> [Required action] Among the lines below, the one containing "(478, 203) = (426, 207): purple" opens the range and the one containing "(311, 587) = (420, 499): green" closes it. Print that range exactly, without the pictures.

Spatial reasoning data
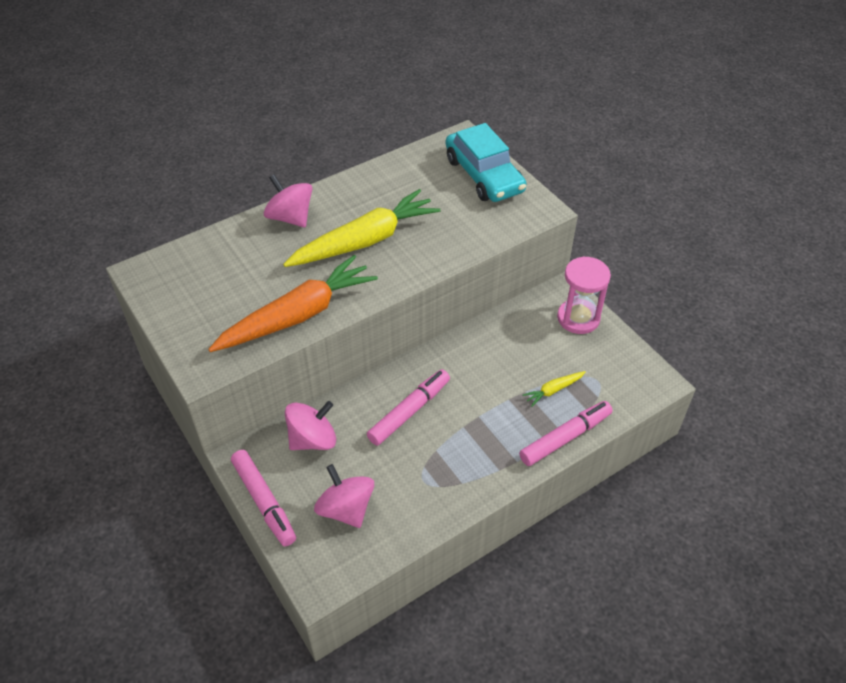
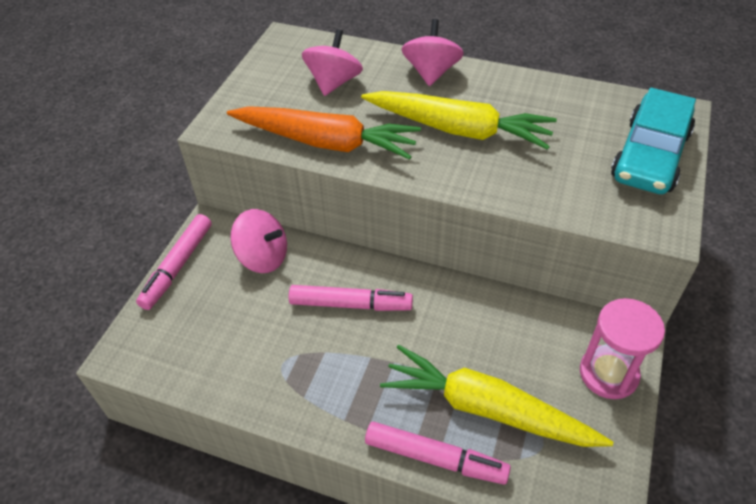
camera: 55 degrees right, 0 degrees up
(346, 509) = (209, 325): pink spinning top -> pink spinning top (334, 82)
(553, 390) = (487, 409): yellow carrot -> yellow carrot, size x2.41

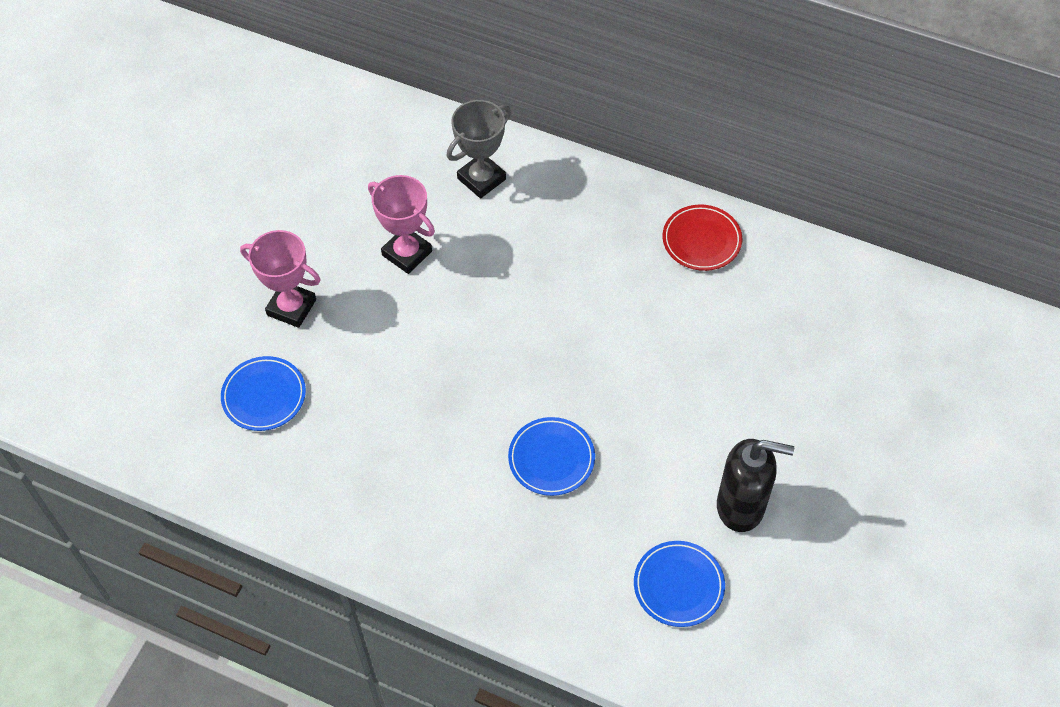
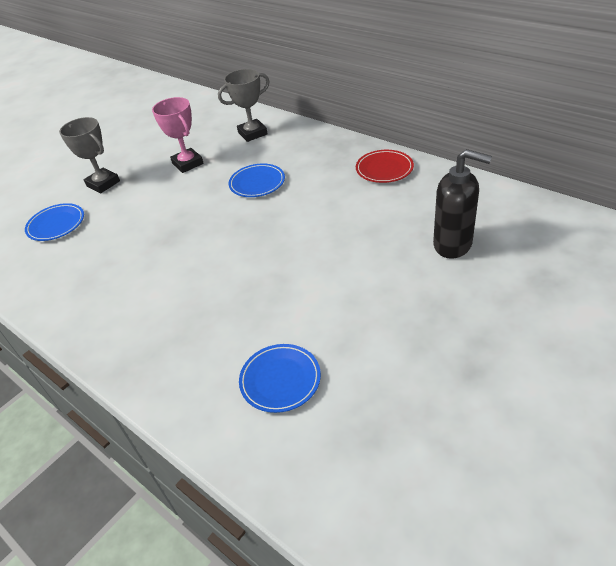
camera: 20 degrees right, 15 degrees down
(291, 307) = (103, 183): pink trophy -> grey trophy
(551, 458) = (221, 279): blue plate -> blue plate (257, 183)
(741, 506) = (356, 329): black soap dispenser -> black soap dispenser (453, 245)

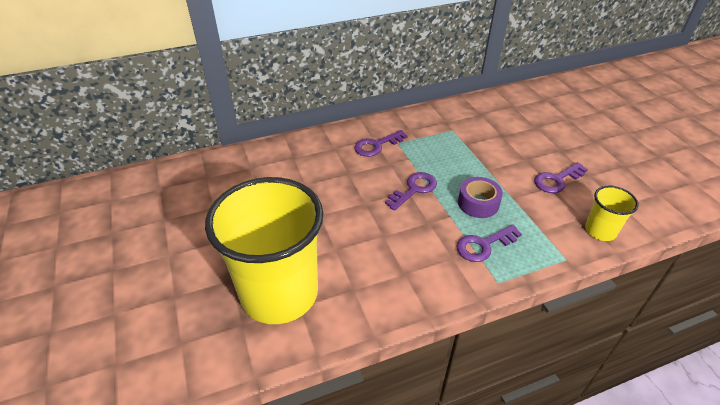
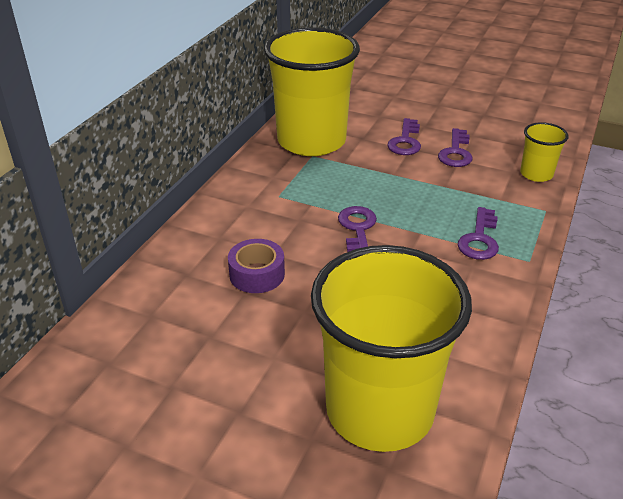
camera: 45 degrees left, 5 degrees down
(376, 145) = (261, 210): purple key -> purple key (405, 141)
(465, 120) = (311, 141): none -> yellow cup
(478, 203) = (426, 207): purple tape -> purple tape (257, 274)

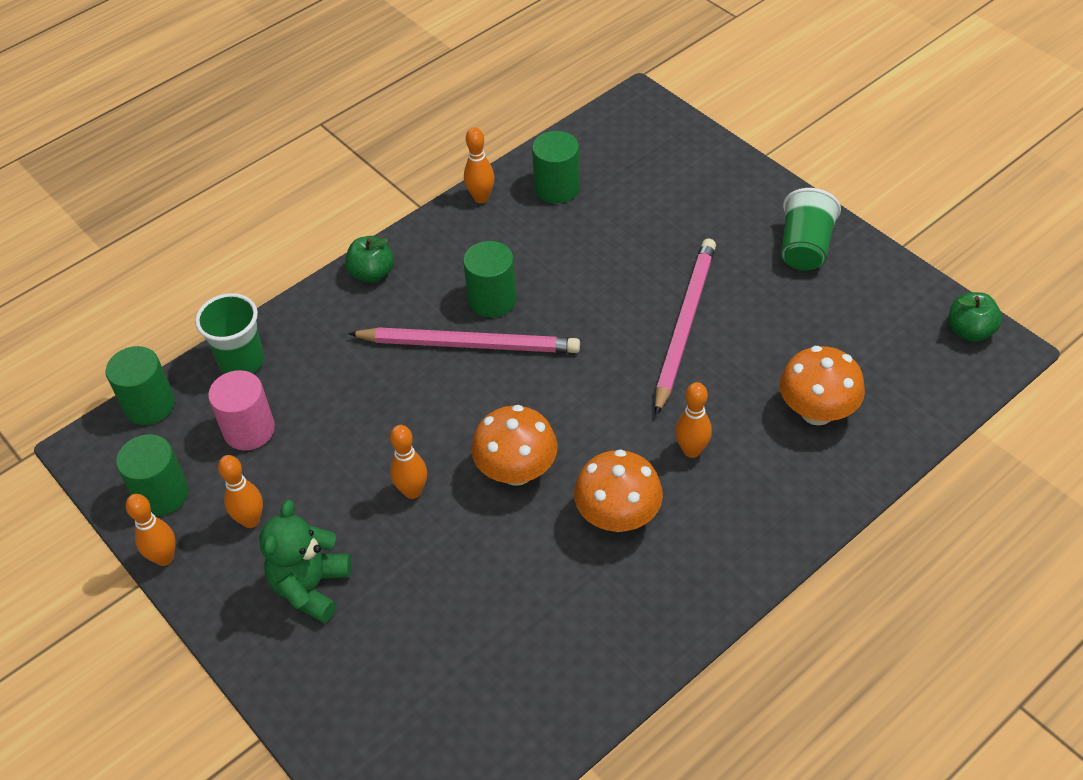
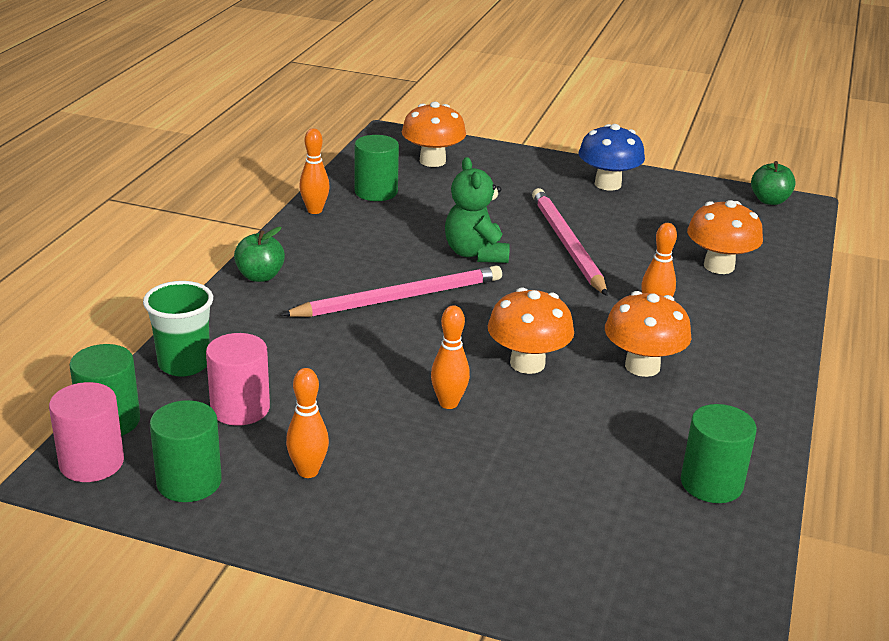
camera: 35 degrees left, 20 degrees down
(111, 445) = (91, 463): none -> pink cylinder
(164, 558) = (240, 529): orange bowling pin -> none
(311, 587) = (420, 499): green teddy bear -> green teddy bear (475, 253)
(492, 299) = (390, 266): green cylinder -> green cylinder (711, 483)
(648, 157) = (432, 161): none -> orange mushroom
(804, 248) = (607, 184): green cup -> blue mushroom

> [Solution for this task]
(478, 203) = (426, 207): purple tape -> purple tape (257, 274)

camera: 35 degrees left, 20 degrees down
(111, 445) = (91, 463): none -> pink cylinder
(164, 558) = (240, 529): orange bowling pin -> none
(311, 587) = (420, 499): green teddy bear -> green teddy bear (475, 253)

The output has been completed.